_PROMPT_: Which lines have the string "green"? Copy all of them from the entries below.

_EXTRACTED MATERIAL_:
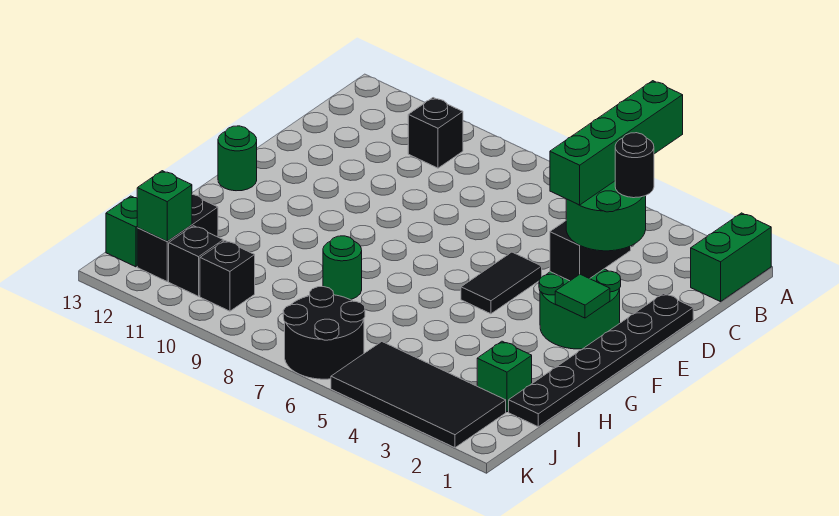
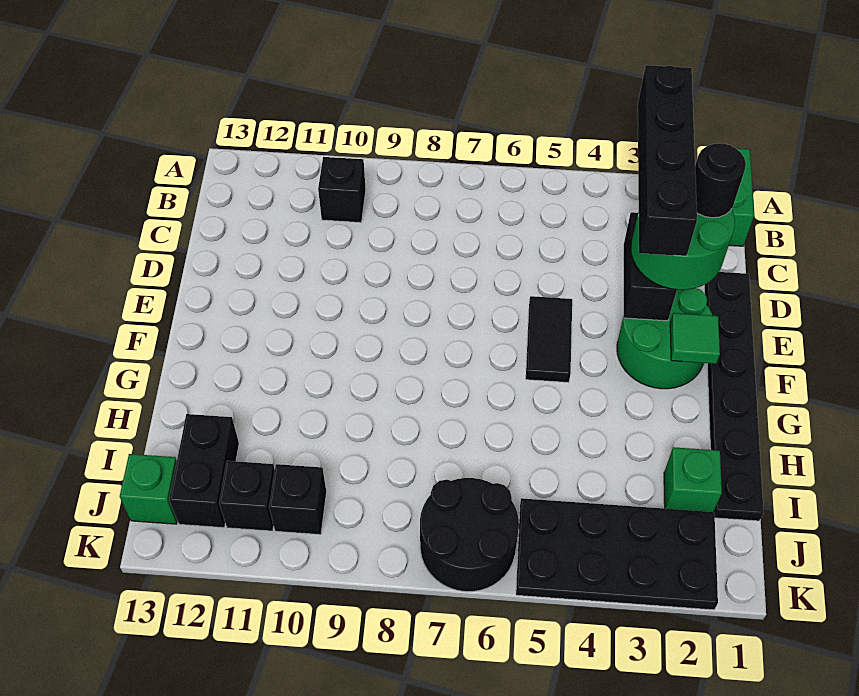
green brick B3:E3 level 4 -> black brick B3:E3 level 4
green round brick F13 level 1 -> none
green round brick H8 level 1 -> none
black tile J2:K5 level 1 -> black plate J2:K5 level 1
green brick J12 level 2 -> none

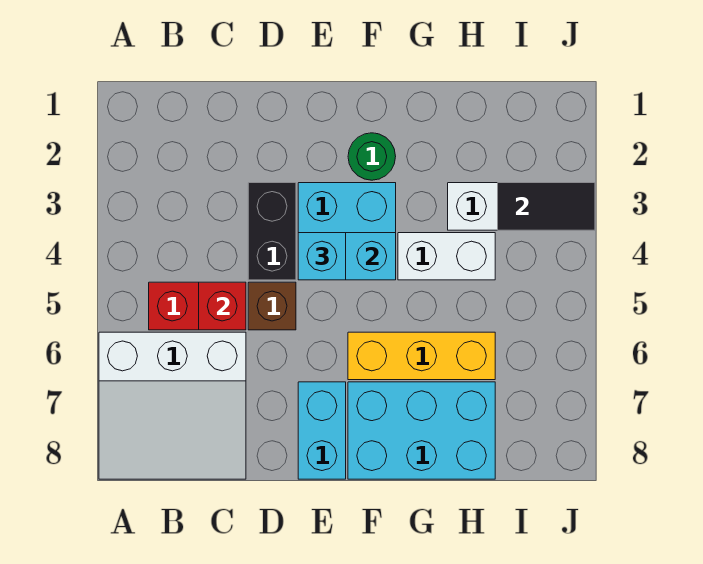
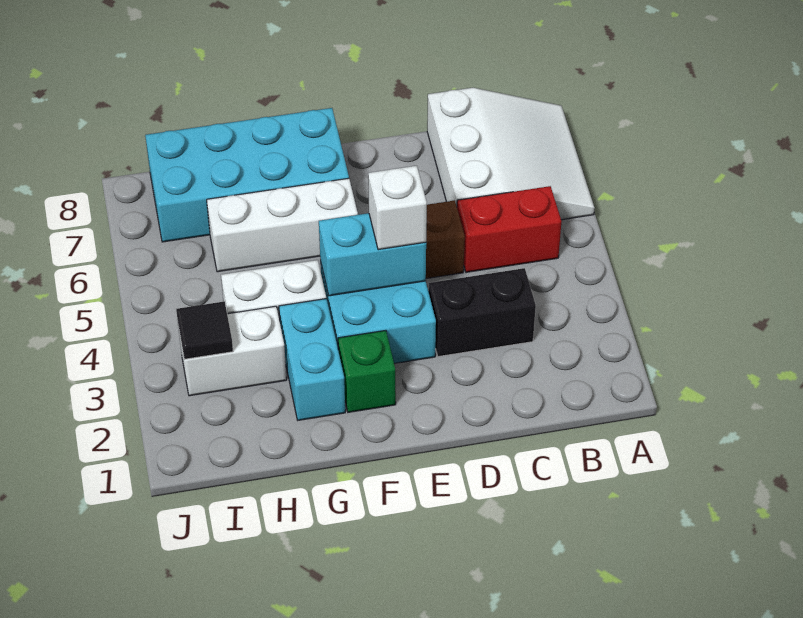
white slope A6:C8 level 1 top 6 -> white slope A6:C8 level 1 top C
red brick C5 level 2 -> none
black brick D3:D4 level 1 -> black brick C3:D3 level 1
cyan brick E4 level 3 -> white brick E4 level 3
cyan brick E7:E8 level 1 -> cyan brick G2:G3 level 1
green round brick F2 level 1 -> green brick F2 level 1
yellow brick F6:H6 level 1 -> white brick F6:H6 level 1
cyan brick F7:H8 level 1 -> cyan brick F7:I8 level 1
black tile I3:J3 level 2 -> black tile I3 level 2

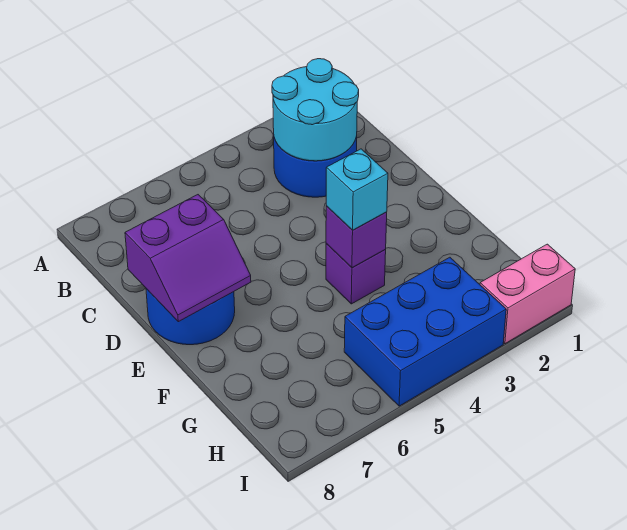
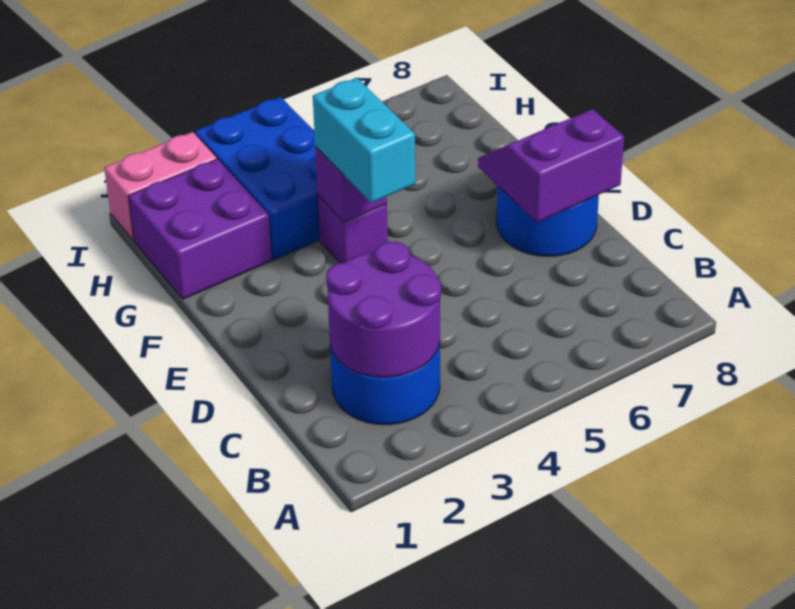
cyan round brick B2:C3 level 2 -> purple round brick B2:C3 level 2
cyan brick F4 level 3 -> cyan brick E4:F4 level 3
none -> purple brick G1:H2 level 1
blue brick H3:I5 level 1 -> blue brick G3:I4 level 1

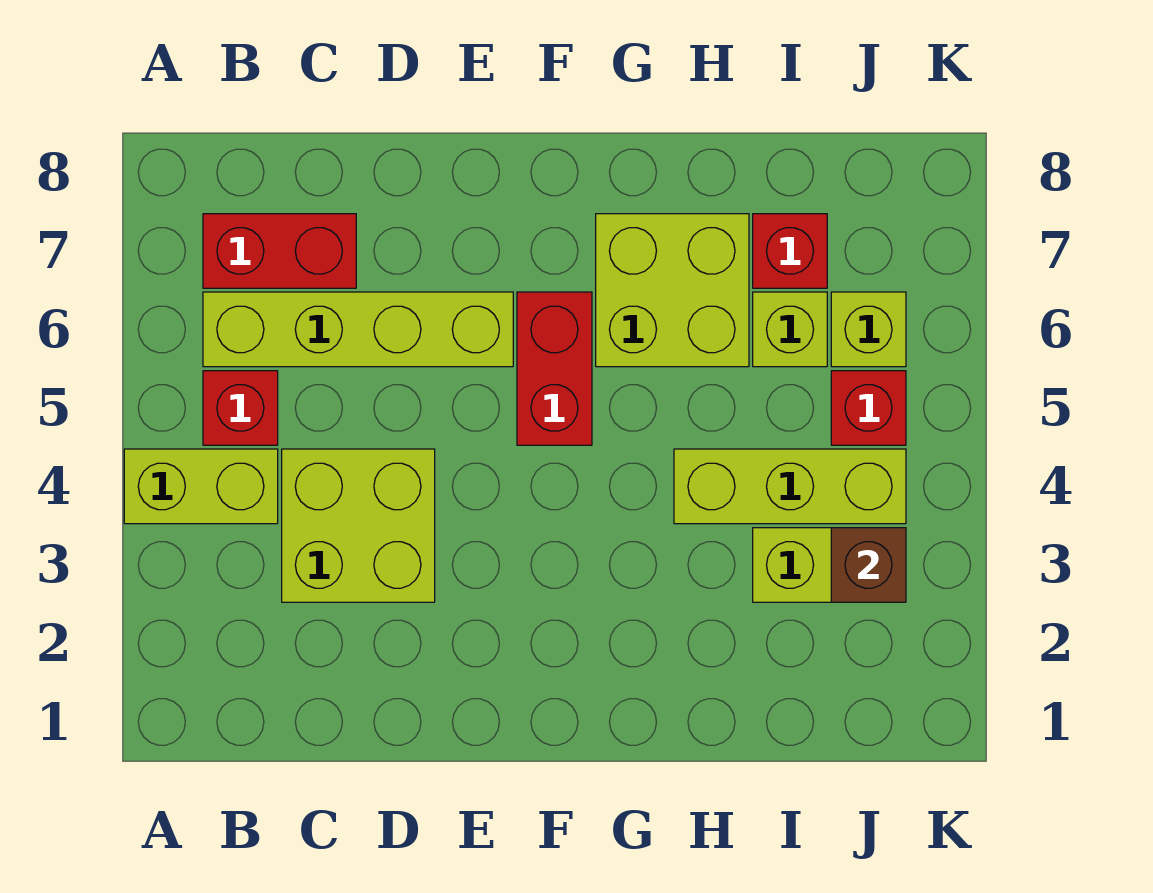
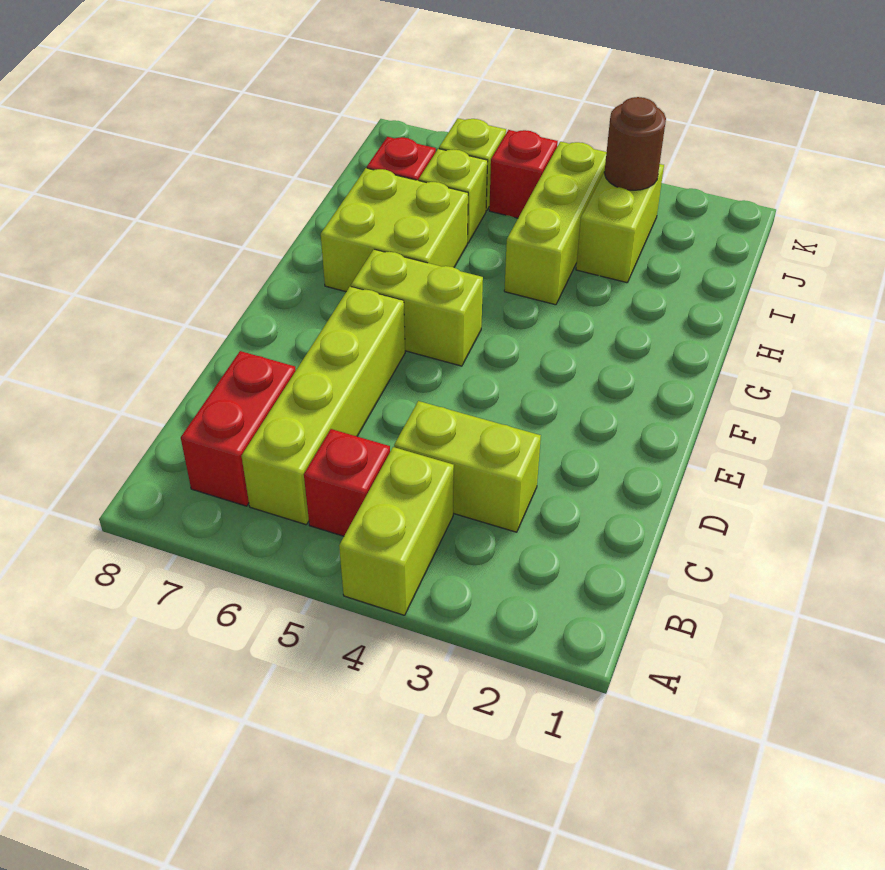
lime brick C3:D4 level 1 -> lime brick C3:C4 level 1
red brick F5:F6 level 1 -> lime brick F5:F6 level 1
brown brick J3 level 2 -> brown round brick J3 level 2

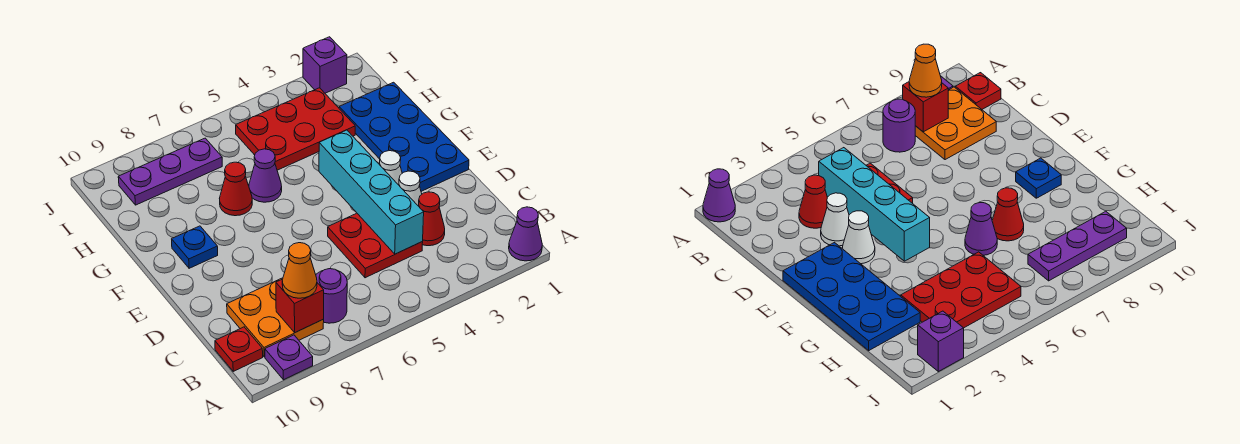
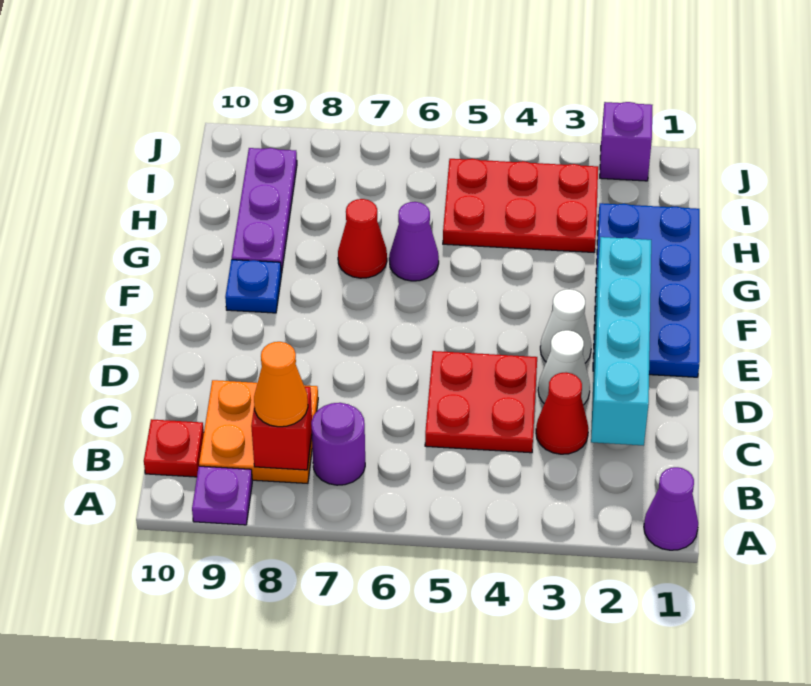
cyan brick C4:F4 level 2 -> cyan brick C2:F2 level 2
purple plate I7:I9 level 1 -> purple plate G9:I9 level 1

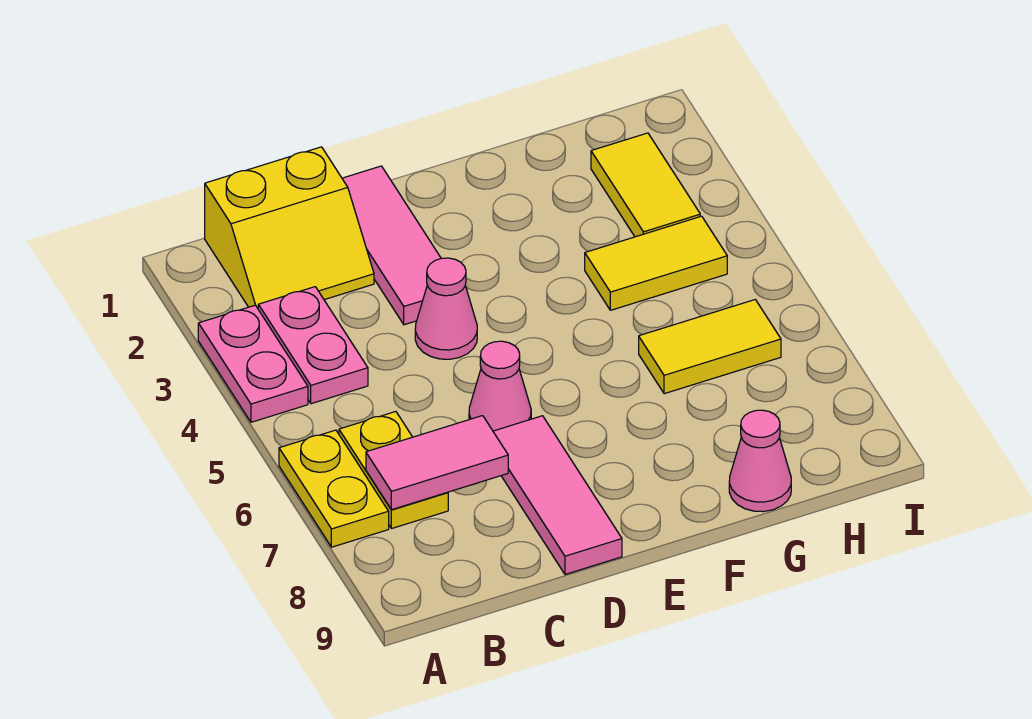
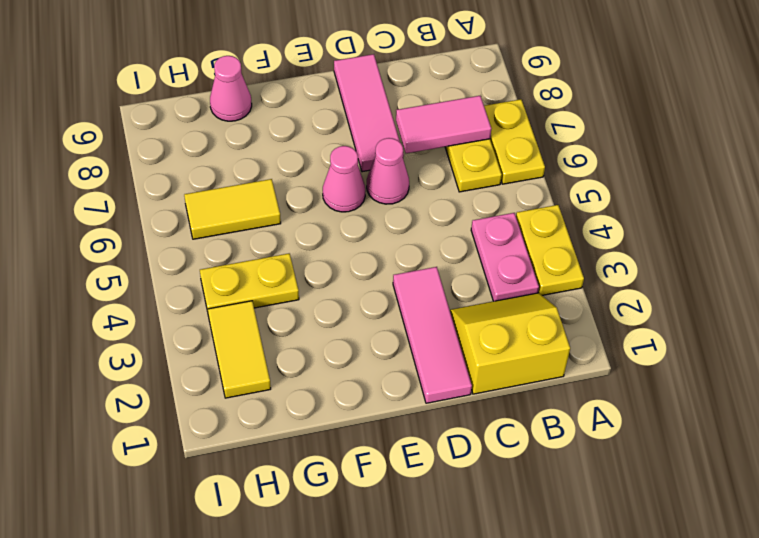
pink plate A3:A4 level 1 -> yellow plate A3:A4 level 1
pink cone D4 level 1 -> pink cone E6 level 1
yellow tile G4:H4 level 1 -> yellow plate G4:H4 level 1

_SOLUTION FOR THIS EXERCISE_:
green brick B3:E3 level 4 -> black brick B3:E3 level 4
green round brick F13 level 1 -> none
green round brick H8 level 1 -> none
green brick J12 level 2 -> none
green round brick F2 level 1 -> green brick F2 level 1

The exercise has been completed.